* _WORK REQUIRED_
Copy every line of the listing below without any change, but leave out the pictures.

* _Extracted data entries_
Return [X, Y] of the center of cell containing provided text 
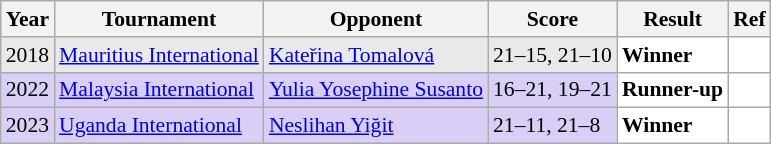
Uganda International [159, 126]
Year [28, 19]
2022 [28, 90]
Score [552, 19]
Neslihan Yiğit [376, 126]
Kateřina Tomalová [376, 55]
Malaysia International [159, 90]
Tournament [159, 19]
Yulia Yosephine Susanto [376, 90]
16–21, 19–21 [552, 90]
2023 [28, 126]
21–15, 21–10 [552, 55]
21–11, 21–8 [552, 126]
Mauritius International [159, 55]
Result [672, 19]
Runner-up [672, 90]
2018 [28, 55]
Opponent [376, 19]
Ref [749, 19]
Pinpoint the cell where the given text exists, returning its [x, y] midpoint coordinate. 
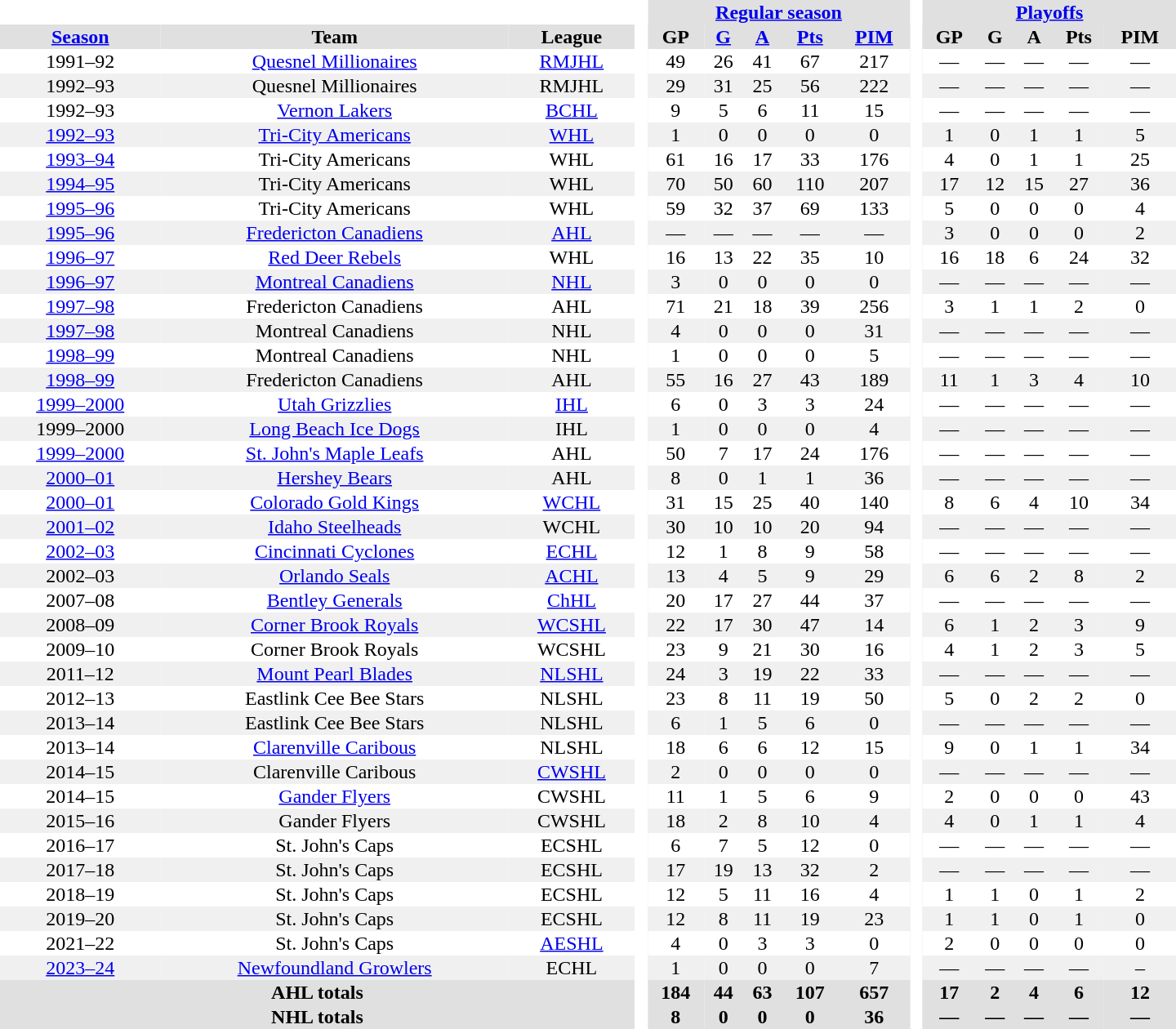
61 [676, 159]
217 [874, 61]
Bentley Generals [334, 600]
69 [810, 208]
League [572, 37]
Newfoundland Growlers [334, 968]
39 [810, 306]
AESHL [572, 943]
14 [874, 625]
2017–18 [80, 870]
Orlando Seals [334, 576]
49 [676, 61]
133 [874, 208]
1993–94 [80, 159]
Season [80, 37]
94 [874, 527]
Colorado Gold Kings [334, 502]
56 [810, 86]
41 [763, 61]
67 [810, 61]
207 [874, 184]
1994–95 [80, 184]
St. John's Maple Leafs [334, 453]
Cincinnati Cyclones [334, 551]
Vernon Lakers [334, 110]
2021–22 [80, 943]
70 [676, 184]
58 [874, 551]
63 [763, 992]
657 [874, 992]
2012–13 [80, 698]
2016–17 [80, 845]
47 [810, 625]
59 [676, 208]
Hershey Bears [334, 478]
2007–08 [80, 600]
BCHL [572, 110]
Utah Grizzlies [334, 404]
2023–24 [80, 968]
Mount Pearl Blades [334, 674]
Team [334, 37]
AHL totals [317, 992]
ChHL [572, 600]
35 [810, 257]
2011–12 [80, 674]
NHL totals [317, 1017]
2008–09 [80, 625]
Red Deer Rebels [334, 257]
107 [810, 992]
2018–19 [80, 894]
Long Beach Ice Dogs [334, 429]
2019–20 [80, 919]
140 [874, 502]
2015–16 [80, 821]
1991–92 [80, 61]
189 [874, 380]
55 [676, 380]
Idaho Steelheads [334, 527]
2009–10 [80, 649]
2001–02 [80, 527]
71 [676, 306]
110 [810, 184]
Regular season [779, 12]
60 [763, 184]
40 [810, 502]
– [1140, 968]
222 [874, 86]
Playoffs [1049, 12]
26 [724, 61]
ACHL [572, 576]
256 [874, 306]
184 [676, 992]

* _THE REPLY_
Return [X, Y] of the center of cell containing provided text 
Uganda International [159, 126]
Year [28, 19]
2022 [28, 90]
Score [552, 19]
Neslihan Yiğit [376, 126]
Kateřina Tomalová [376, 55]
Malaysia International [159, 90]
Tournament [159, 19]
Yulia Yosephine Susanto [376, 90]
16–21, 19–21 [552, 90]
2023 [28, 126]
21–15, 21–10 [552, 55]
21–11, 21–8 [552, 126]
Mauritius International [159, 55]
Result [672, 19]
Runner-up [672, 90]
2018 [28, 55]
Opponent [376, 19]
Ref [749, 19]
Pinpoint the cell where the given text exists, returning its [x, y] midpoint coordinate. 
61 [676, 159]
217 [874, 61]
Bentley Generals [334, 600]
69 [810, 208]
League [572, 37]
Newfoundland Growlers [334, 968]
39 [810, 306]
AESHL [572, 943]
14 [874, 625]
2017–18 [80, 870]
Orlando Seals [334, 576]
49 [676, 61]
133 [874, 208]
1993–94 [80, 159]
Season [80, 37]
94 [874, 527]
Colorado Gold Kings [334, 502]
56 [810, 86]
41 [763, 61]
67 [810, 61]
207 [874, 184]
1994–95 [80, 184]
St. John's Maple Leafs [334, 453]
Cincinnati Cyclones [334, 551]
Vernon Lakers [334, 110]
2021–22 [80, 943]
70 [676, 184]
58 [874, 551]
63 [763, 992]
657 [874, 992]
2012–13 [80, 698]
2016–17 [80, 845]
47 [810, 625]
59 [676, 208]
Hershey Bears [334, 478]
2007–08 [80, 600]
BCHL [572, 110]
Utah Grizzlies [334, 404]
2023–24 [80, 968]
Mount Pearl Blades [334, 674]
Team [334, 37]
AHL totals [317, 992]
ChHL [572, 600]
35 [810, 257]
2011–12 [80, 674]
NHL totals [317, 1017]
2008–09 [80, 625]
Red Deer Rebels [334, 257]
107 [810, 992]
2018–19 [80, 894]
Long Beach Ice Dogs [334, 429]
2019–20 [80, 919]
140 [874, 502]
2015–16 [80, 821]
1991–92 [80, 61]
189 [874, 380]
55 [676, 380]
Idaho Steelheads [334, 527]
2009–10 [80, 649]
2001–02 [80, 527]
71 [676, 306]
110 [810, 184]
Regular season [779, 12]
60 [763, 184]
40 [810, 502]
– [1140, 968]
222 [874, 86]
Playoffs [1049, 12]
26 [724, 61]
ACHL [572, 576]
256 [874, 306]
184 [676, 992]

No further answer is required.